TO DO - Determine how many lines below contain the word "orange", then write that number by itself.

========================================

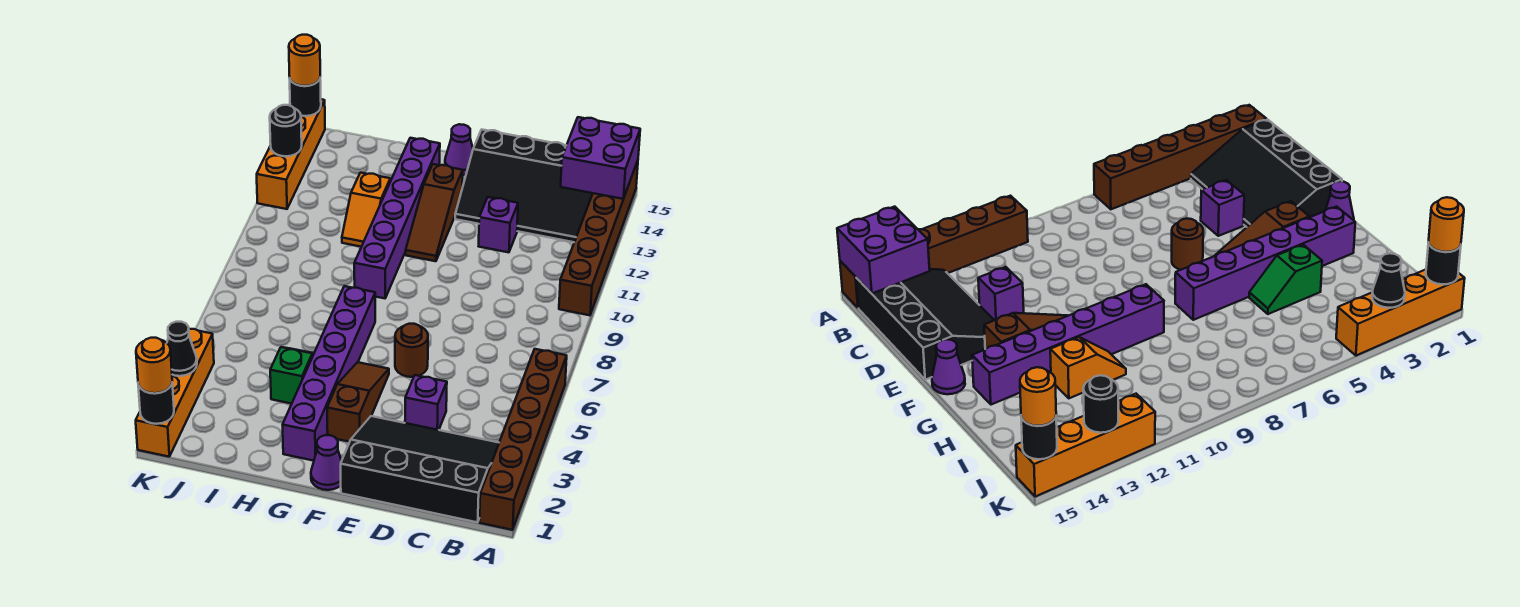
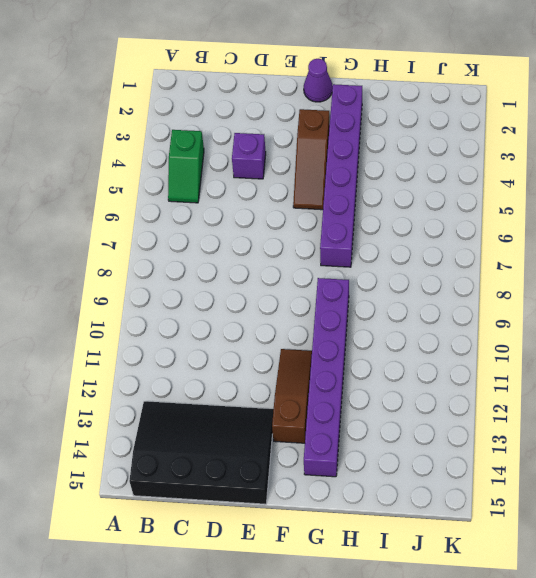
green slope B4:B5 level 1 top 4 -> green slope H4:H5 level 1 top 4
none -> brown brick A1:A6 level 1
none -> brown brick A10:A15 level 1
none -> black slope B1:E3 level 1 top 1

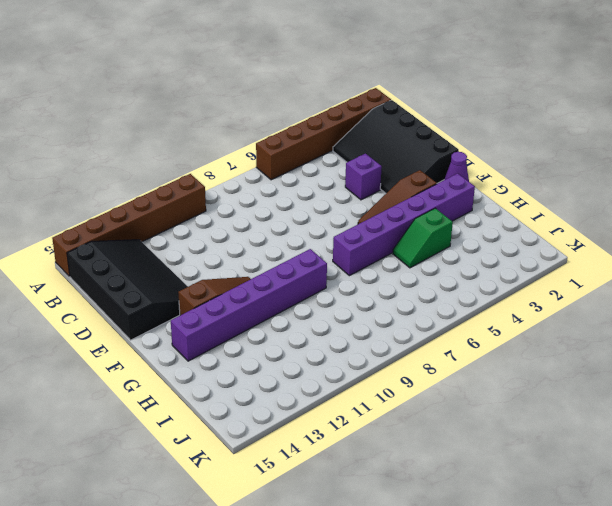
none -> purple brick D12 level 1
none -> brown round brick E6 level 1
none -> purple cone F15 level 1

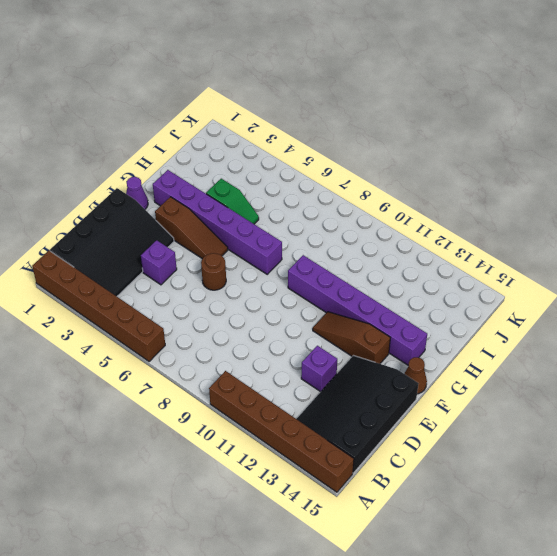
brown cone F15 level 1 -> purple cone F15 level 1
none -> orange slope H11:H12 level 1 top 12
none -> orange brick K1:K4 level 1
none -> orange brick K12:K15 level 1

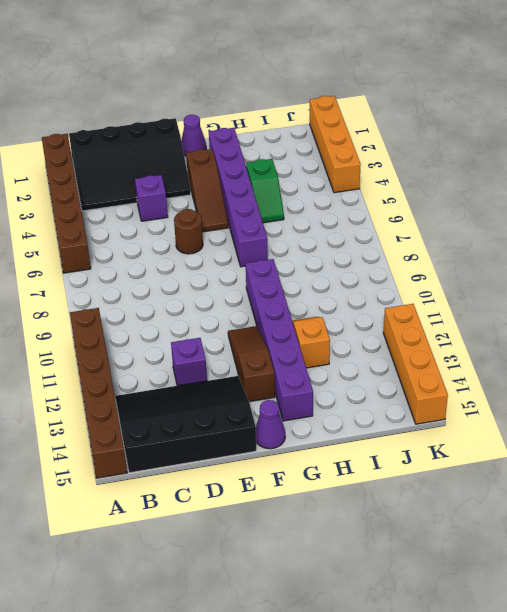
none -> purple brick A14:B15 level 2
none -> black round brick K1 level 2
none -> black cone K3 level 2

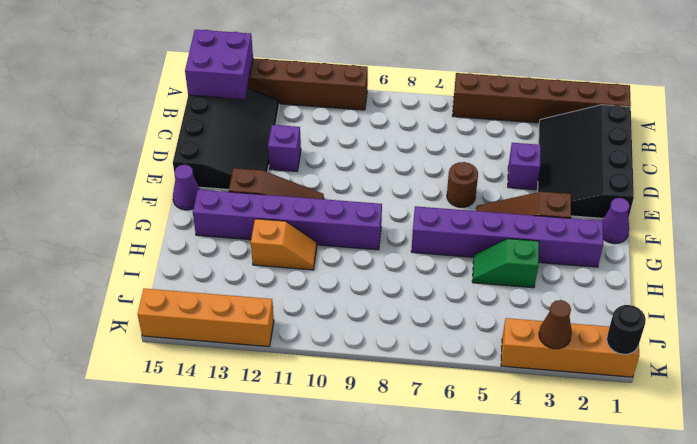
brown cone K3 level 2 -> black cone K3 level 2
none -> black round brick K13 level 2
none -> black round brick K15 level 2
none -> orange round brick K1 level 3

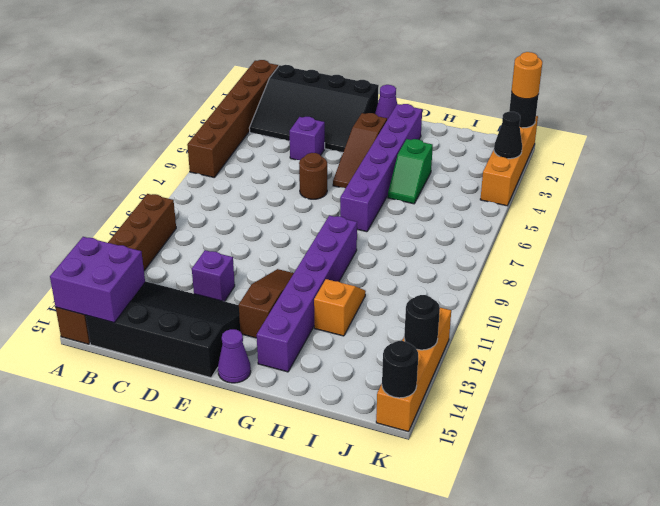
none -> orange round brick K15 level 3

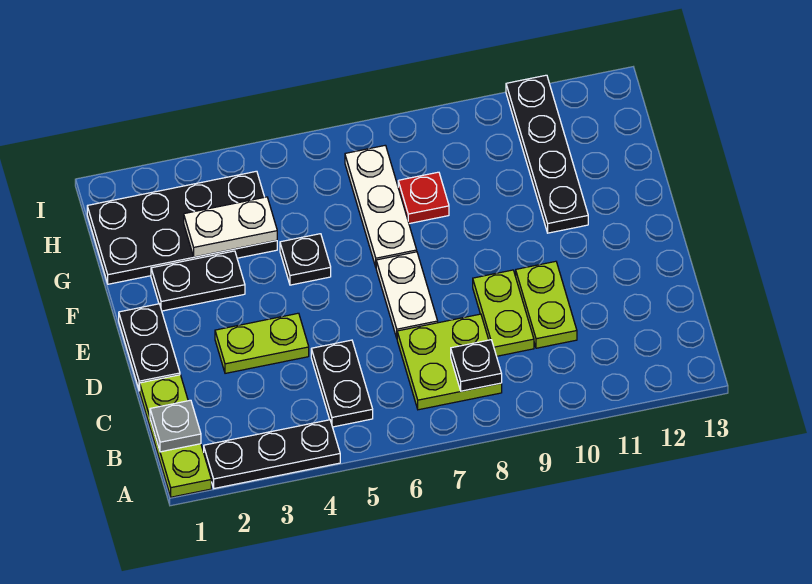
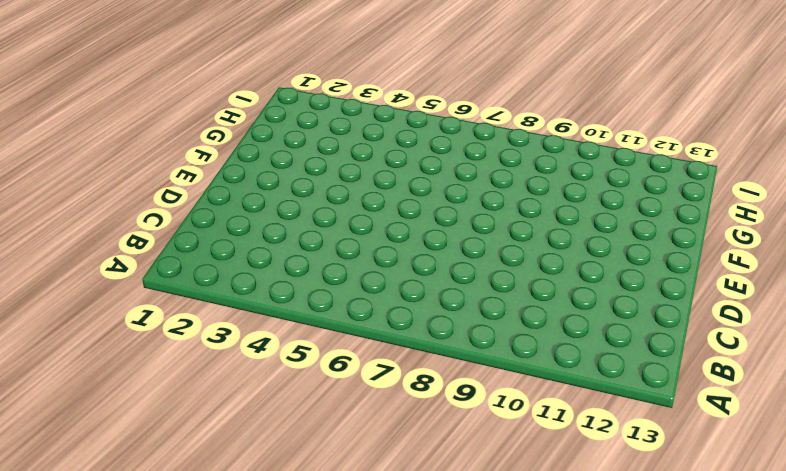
none -> lime plate A1:C1 level 1
none -> black plate A2:A4 level 1
none -> black plate B5:C5 level 1

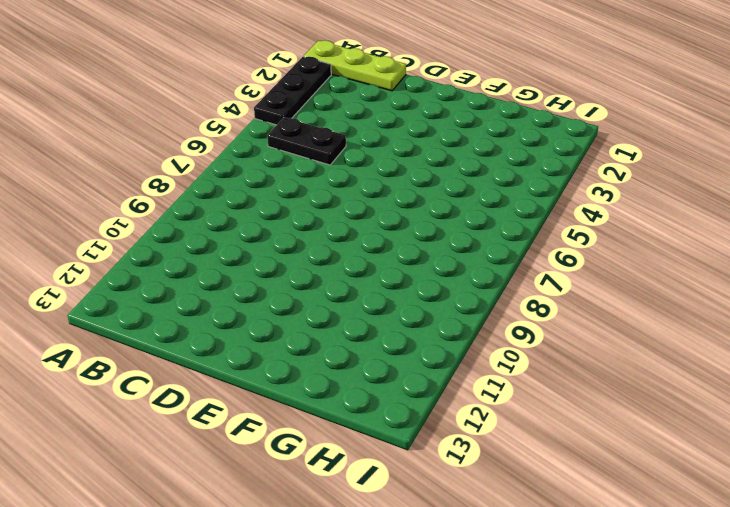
none -> lime plate B7:C8 level 1
none -> lime plate C9:D9 level 1
none -> lime plate C10:D10 level 1

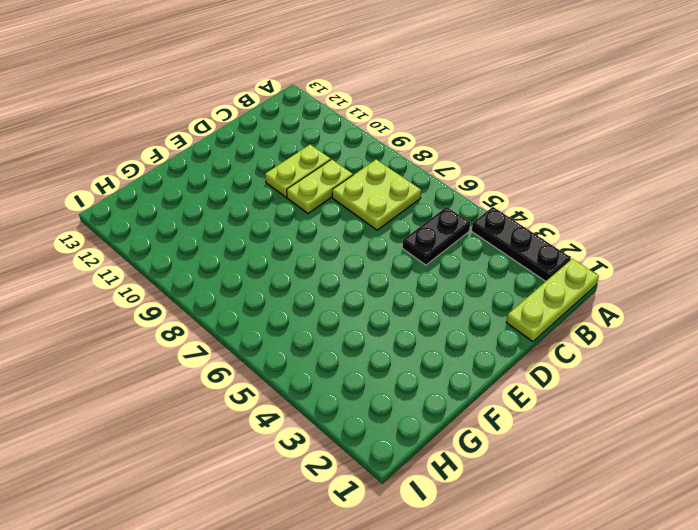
none -> black plate D1:E1 level 1
none -> lime plate D3:D4 level 1
none -> white plate D7:E7 level 1

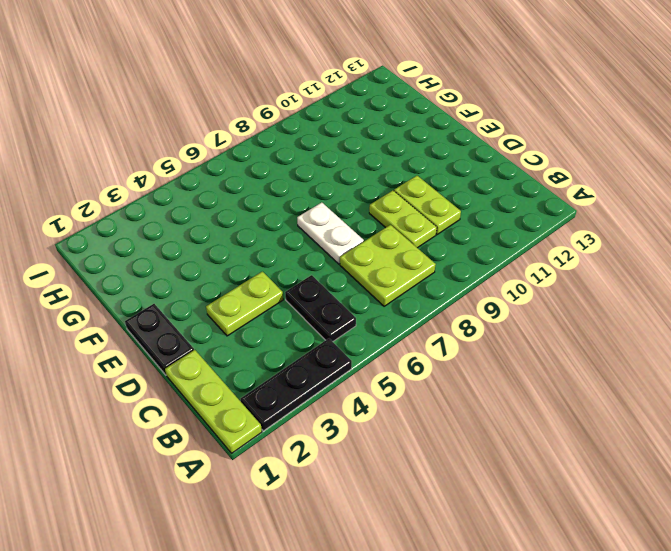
none -> black plate F2:F3 level 1
none -> black plate F5 level 1
none -> white plate F7:H7 level 1

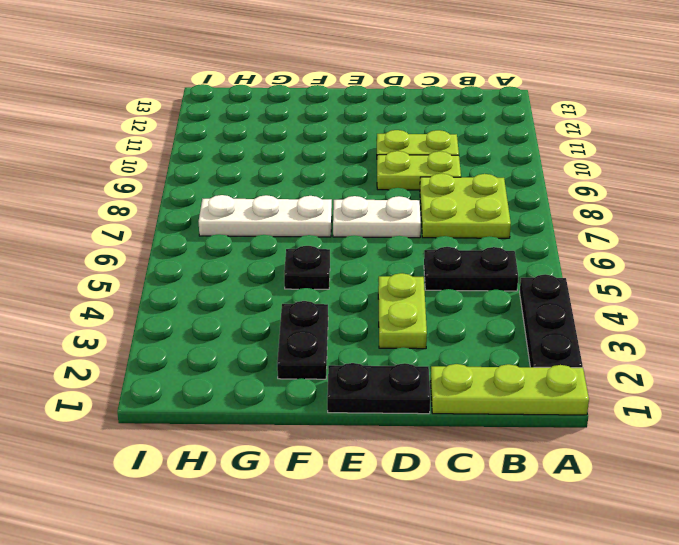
none -> black plate F11:I11 level 1
none -> black plate G1:H4 level 1
none -> red plate G8 level 1

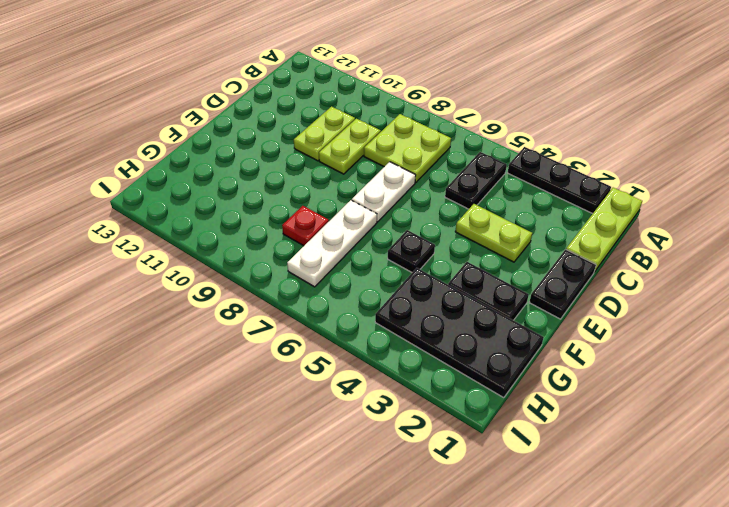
none -> black plate F11:I11 level 1
none -> grey plate B1 level 2
none -> black plate B8 level 2

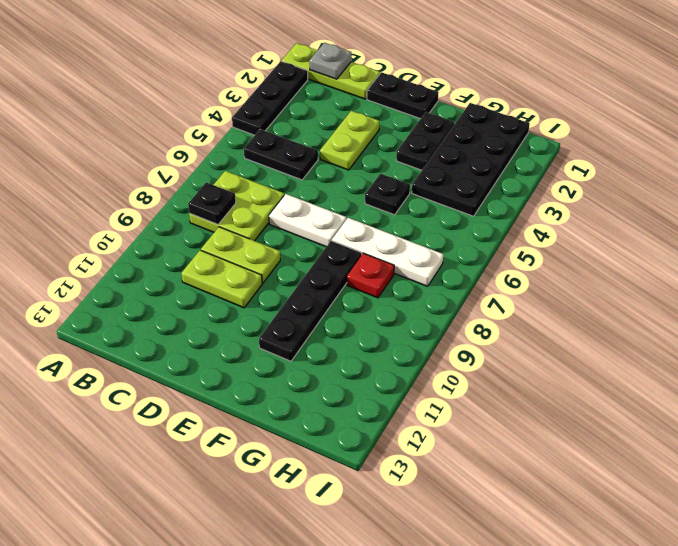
black plate F8:F11 level 1 -> black plate F11:I11 level 1
none -> white plate G3:G4 level 2

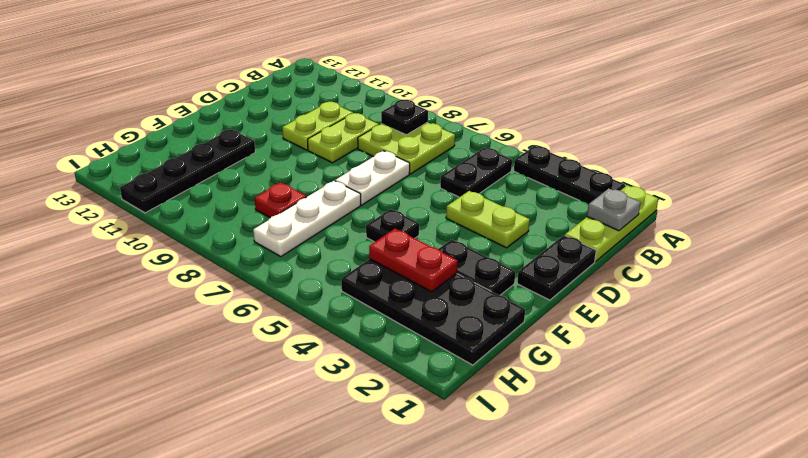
red plate G3:G4 level 2 -> white plate G3:G4 level 2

========================================

TASK ANSWER - 5